● **Your objective**
Please return the lines below verbatim, beginning at the one that has "spoon (purple) 329, 166" and stopping after the one that has "pencil (blue) 389, 285", and add no other lines.

● **Provided data**
>>>>

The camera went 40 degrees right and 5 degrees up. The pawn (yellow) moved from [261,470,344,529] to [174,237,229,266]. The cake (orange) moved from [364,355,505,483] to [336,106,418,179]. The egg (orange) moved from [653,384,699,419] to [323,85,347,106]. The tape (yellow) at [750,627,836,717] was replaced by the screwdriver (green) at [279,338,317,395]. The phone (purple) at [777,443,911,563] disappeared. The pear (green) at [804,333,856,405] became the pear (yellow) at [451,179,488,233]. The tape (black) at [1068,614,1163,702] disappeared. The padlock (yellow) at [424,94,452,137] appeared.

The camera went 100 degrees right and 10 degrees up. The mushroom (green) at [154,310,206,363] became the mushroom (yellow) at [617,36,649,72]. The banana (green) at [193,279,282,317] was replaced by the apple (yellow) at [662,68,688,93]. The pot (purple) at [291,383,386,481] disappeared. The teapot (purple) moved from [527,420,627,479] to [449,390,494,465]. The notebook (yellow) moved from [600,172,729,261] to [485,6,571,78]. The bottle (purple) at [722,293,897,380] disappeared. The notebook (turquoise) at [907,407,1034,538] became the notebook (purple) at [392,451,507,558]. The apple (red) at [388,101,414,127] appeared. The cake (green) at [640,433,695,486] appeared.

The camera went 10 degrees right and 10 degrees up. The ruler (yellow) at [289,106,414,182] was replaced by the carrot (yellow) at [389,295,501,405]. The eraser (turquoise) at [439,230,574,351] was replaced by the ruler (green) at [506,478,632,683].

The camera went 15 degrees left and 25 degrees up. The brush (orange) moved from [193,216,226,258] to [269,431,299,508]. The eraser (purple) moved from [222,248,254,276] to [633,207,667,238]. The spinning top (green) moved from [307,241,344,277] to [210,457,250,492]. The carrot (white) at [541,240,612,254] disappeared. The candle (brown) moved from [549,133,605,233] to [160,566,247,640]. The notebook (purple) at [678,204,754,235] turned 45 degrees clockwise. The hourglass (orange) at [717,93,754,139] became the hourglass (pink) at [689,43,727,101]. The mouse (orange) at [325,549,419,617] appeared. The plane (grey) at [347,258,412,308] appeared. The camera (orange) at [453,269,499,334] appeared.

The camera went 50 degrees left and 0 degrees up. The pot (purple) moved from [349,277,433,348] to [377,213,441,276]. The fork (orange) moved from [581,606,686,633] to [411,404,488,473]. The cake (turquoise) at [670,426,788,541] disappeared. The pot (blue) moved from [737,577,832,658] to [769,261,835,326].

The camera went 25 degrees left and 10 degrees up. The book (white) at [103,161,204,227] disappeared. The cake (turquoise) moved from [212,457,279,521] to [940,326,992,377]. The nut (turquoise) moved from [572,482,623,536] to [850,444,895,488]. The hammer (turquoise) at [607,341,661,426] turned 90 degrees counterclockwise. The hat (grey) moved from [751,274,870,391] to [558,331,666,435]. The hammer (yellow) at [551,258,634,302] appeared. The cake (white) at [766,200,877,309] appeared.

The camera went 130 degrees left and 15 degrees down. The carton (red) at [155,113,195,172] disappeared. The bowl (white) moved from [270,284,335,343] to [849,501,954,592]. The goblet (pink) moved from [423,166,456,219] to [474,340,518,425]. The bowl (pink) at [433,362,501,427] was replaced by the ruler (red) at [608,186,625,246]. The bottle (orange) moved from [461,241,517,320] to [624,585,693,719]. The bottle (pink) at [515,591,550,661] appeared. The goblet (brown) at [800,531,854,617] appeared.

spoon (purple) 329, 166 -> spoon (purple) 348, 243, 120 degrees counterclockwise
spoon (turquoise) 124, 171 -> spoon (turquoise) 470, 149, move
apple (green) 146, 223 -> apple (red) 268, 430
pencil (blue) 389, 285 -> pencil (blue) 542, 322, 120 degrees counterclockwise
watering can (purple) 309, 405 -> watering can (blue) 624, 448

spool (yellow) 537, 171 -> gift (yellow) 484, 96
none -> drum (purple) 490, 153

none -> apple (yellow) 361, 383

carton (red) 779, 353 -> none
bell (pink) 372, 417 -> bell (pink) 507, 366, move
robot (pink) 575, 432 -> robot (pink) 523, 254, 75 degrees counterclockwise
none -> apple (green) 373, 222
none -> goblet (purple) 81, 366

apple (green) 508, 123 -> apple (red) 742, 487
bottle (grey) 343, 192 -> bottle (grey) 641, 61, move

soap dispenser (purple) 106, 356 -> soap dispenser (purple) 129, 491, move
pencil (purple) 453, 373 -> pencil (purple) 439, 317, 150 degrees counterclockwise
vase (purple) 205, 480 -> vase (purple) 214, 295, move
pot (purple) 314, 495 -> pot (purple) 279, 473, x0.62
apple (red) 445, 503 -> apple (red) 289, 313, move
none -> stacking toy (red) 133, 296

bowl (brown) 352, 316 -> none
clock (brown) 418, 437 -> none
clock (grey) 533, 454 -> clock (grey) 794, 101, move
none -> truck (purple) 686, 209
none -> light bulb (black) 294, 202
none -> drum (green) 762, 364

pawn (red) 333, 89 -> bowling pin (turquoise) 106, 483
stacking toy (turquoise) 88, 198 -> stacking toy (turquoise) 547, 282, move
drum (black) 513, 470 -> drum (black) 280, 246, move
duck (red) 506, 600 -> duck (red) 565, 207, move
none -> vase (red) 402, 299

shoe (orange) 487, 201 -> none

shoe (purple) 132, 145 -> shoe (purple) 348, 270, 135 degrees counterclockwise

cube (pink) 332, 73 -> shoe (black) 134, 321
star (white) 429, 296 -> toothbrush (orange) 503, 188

<<<<

● **Written answer**
spoon (purple) 329, 166 -> spoon (purple) 348, 243, 120 degrees counterclockwise
spoon (turquoise) 124, 171 -> spoon (turquoise) 470, 149, move
apple (green) 146, 223 -> apple (red) 268, 430
pencil (blue) 389, 285 -> pencil (blue) 542, 322, 120 degrees counterclockwise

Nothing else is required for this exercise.